- EXERCISE
For this exercise, transcribe every line of the material exactly and skip the pictures.
[EXTRACTED DATA — start]
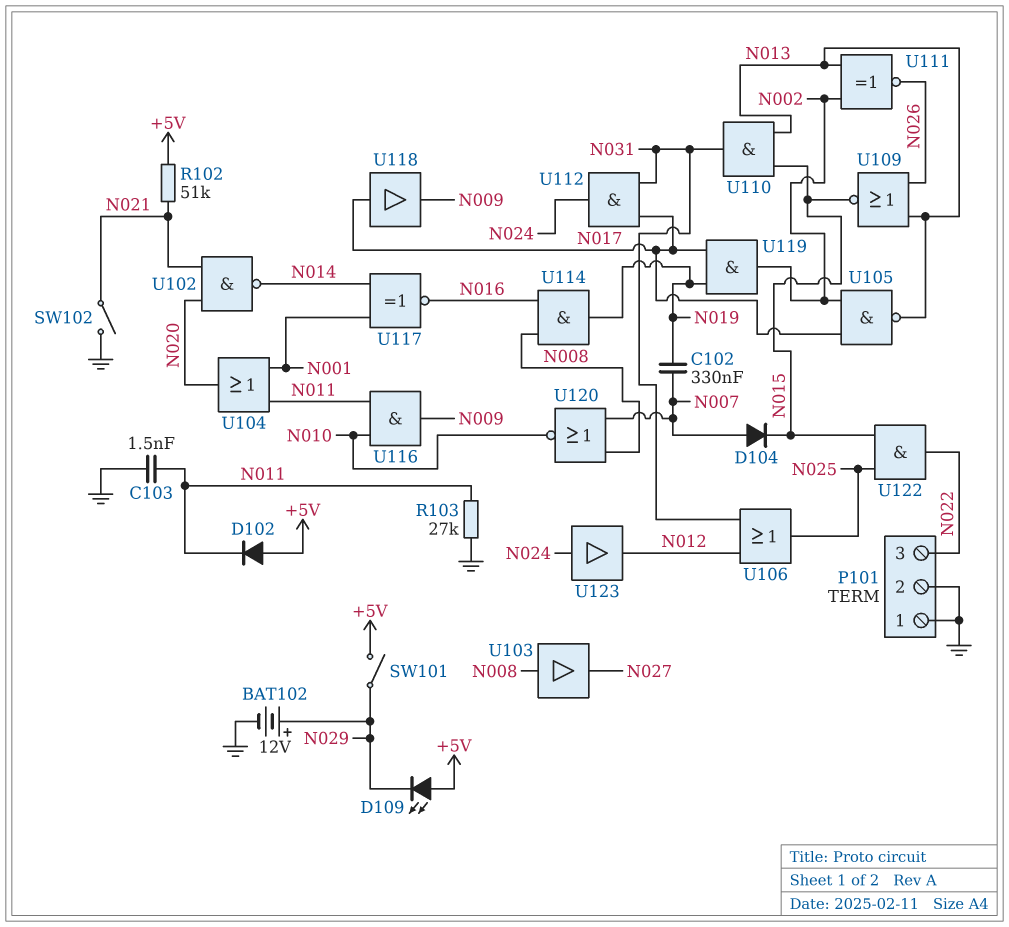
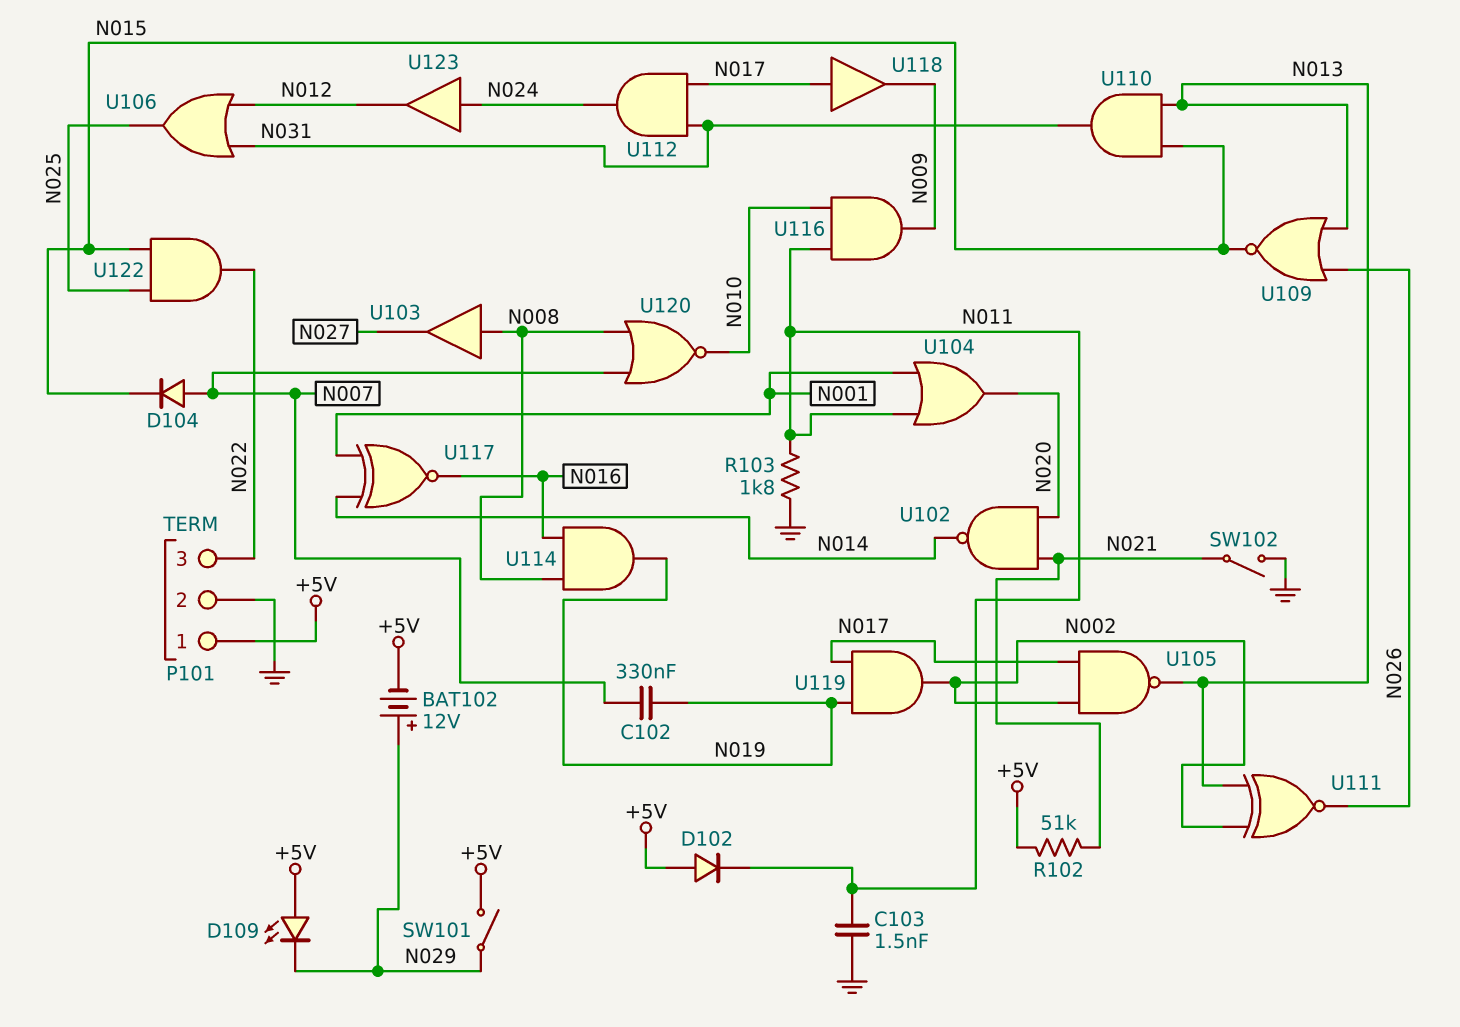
BAT102: 12V (plus N029, minus GND) -> 12V (plus N029, minus +5V)
P101 pin 1: GND -> +5V
R103: 27k (GND, N011) -> 1.8k (GND, N011)

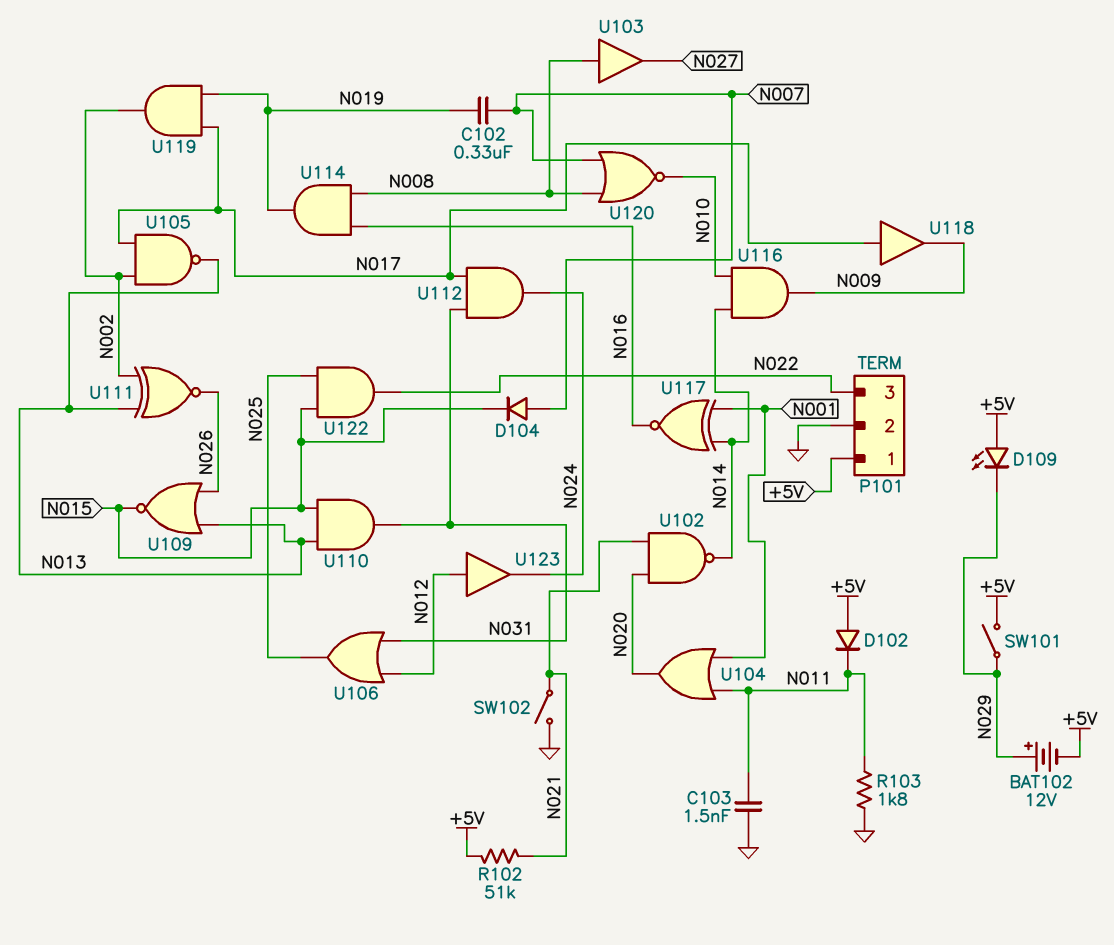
U116: AND (in N010, in N011, out N009) -> AND (in N010, in N014, out N009)
U123: buffer (in N024, out N012) -> buffer (in N012, out N024)

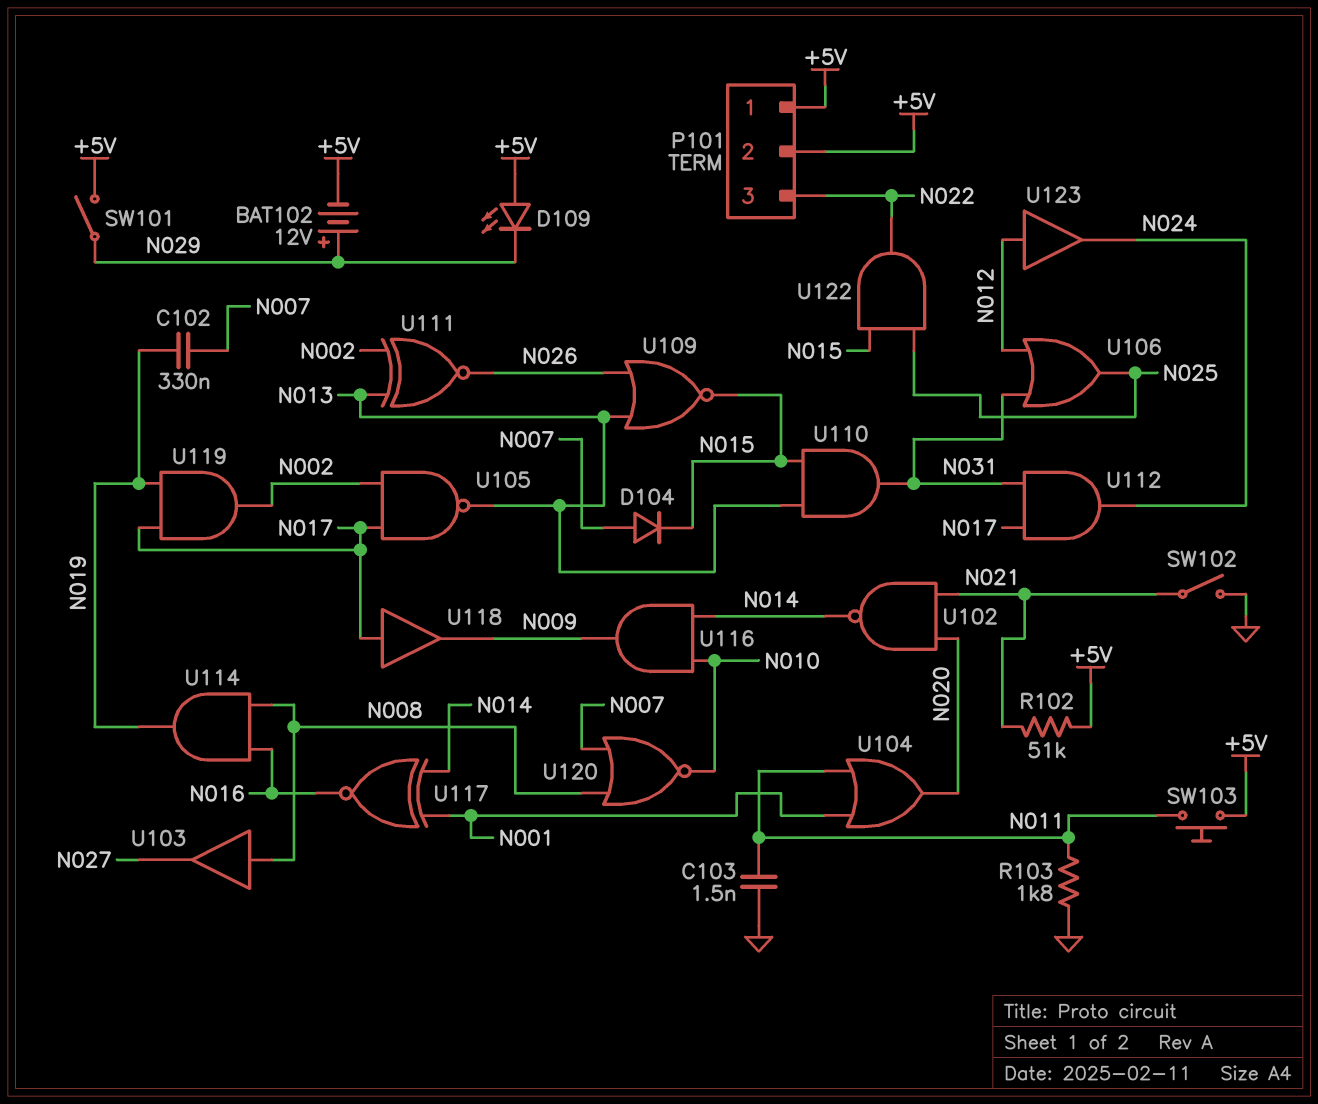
D102: diode (A +5V, K N011) -> none
P101 pin 2: GND -> +5V
SW103: none -> button (+5V, N011)

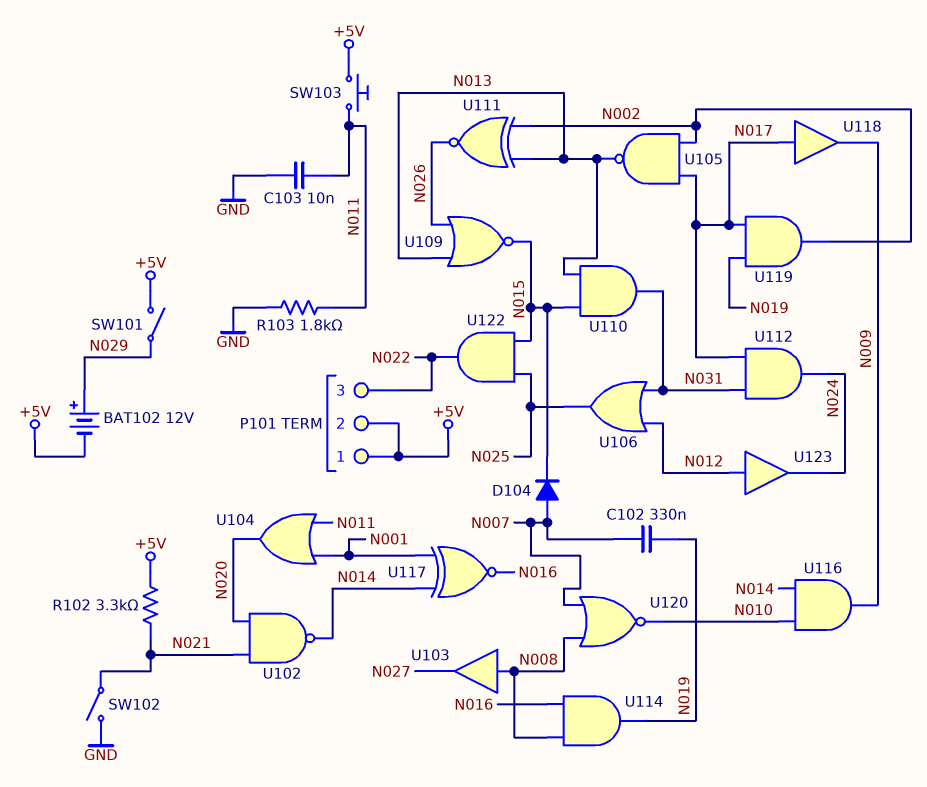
C103: 1.5nF (GND, N011) -> 10nF (GND, N011)
D109: LED (A +5V, K N029) -> none
R102: 51k (+5V, N021) -> 3.3k (+5V, N021)

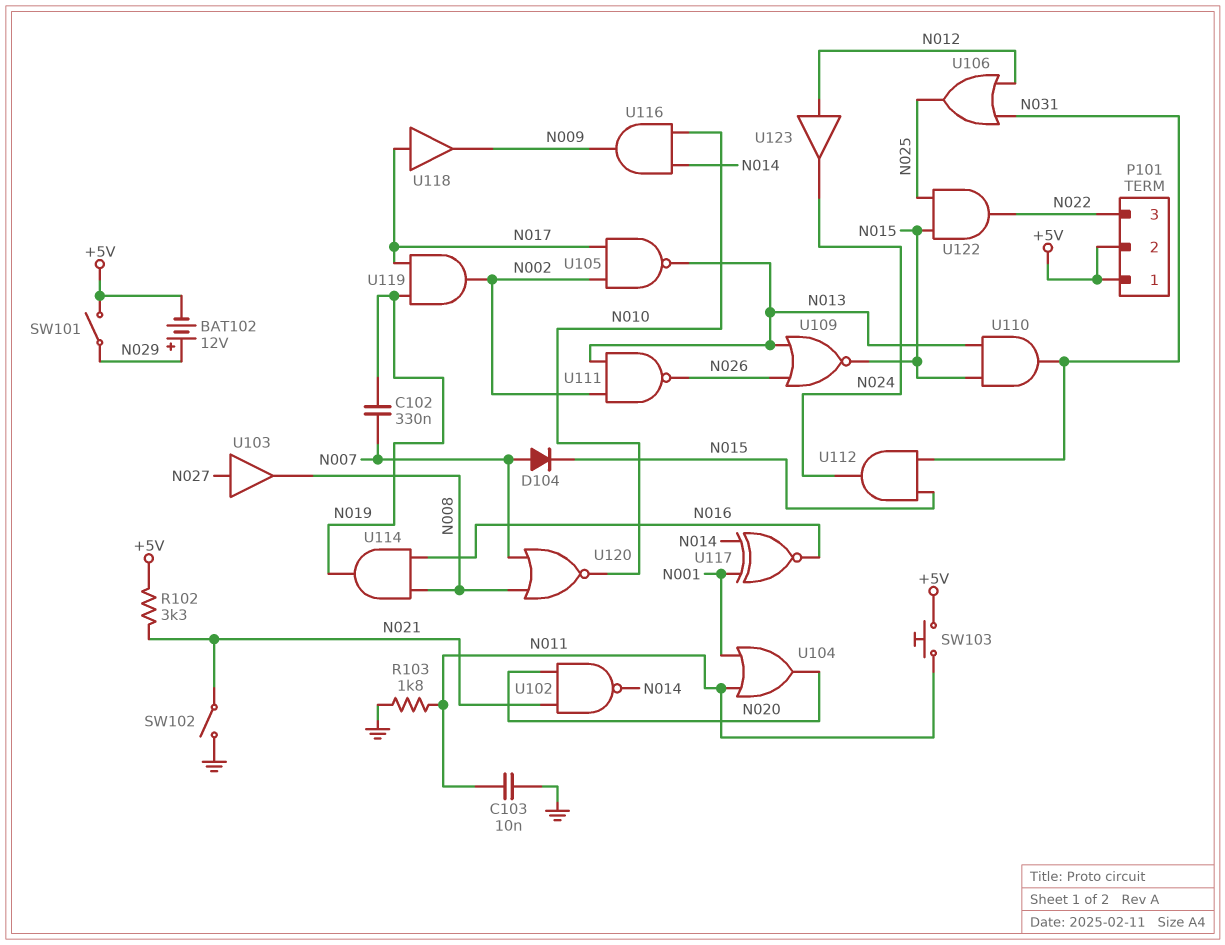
U103: buffer (in N008, out N027) -> buffer (in N027, out N008)
U111: XNOR (in N002, in N013, out N026) -> NAND (in N002, in N013, out N026)
U112: AND (in N017, in N031, out N024) -> AND (in N015, in N031, out N024)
[EXTRACTED DATA — finish]
- SOLUTION FOR THIS EXERCISE
BAT102: 12V (plus N029, minus GND) -> 12V (plus N029, minus +5V)
P101 pin 1: GND -> +5V
R103: 27k (GND, N011) -> 1.8k (GND, N011)

U116: AND (in N010, in N011, out N009) -> AND (in N010, in N014, out N009)
U123: buffer (in N024, out N012) -> buffer (in N012, out N024)

D102: diode (A +5V, K N011) -> none
P101 pin 2: GND -> +5V
SW103: none -> button (+5V, N011)

C103: 1.5nF (GND, N011) -> 10nF (GND, N011)
D109: LED (A +5V, K N029) -> none
R102: 51k (+5V, N021) -> 3.3k (+5V, N021)

U103: buffer (in N008, out N027) -> buffer (in N027, out N008)
U111: XNOR (in N002, in N013, out N026) -> NAND (in N002, in N013, out N026)
U112: AND (in N017, in N031, out N024) -> AND (in N015, in N031, out N024)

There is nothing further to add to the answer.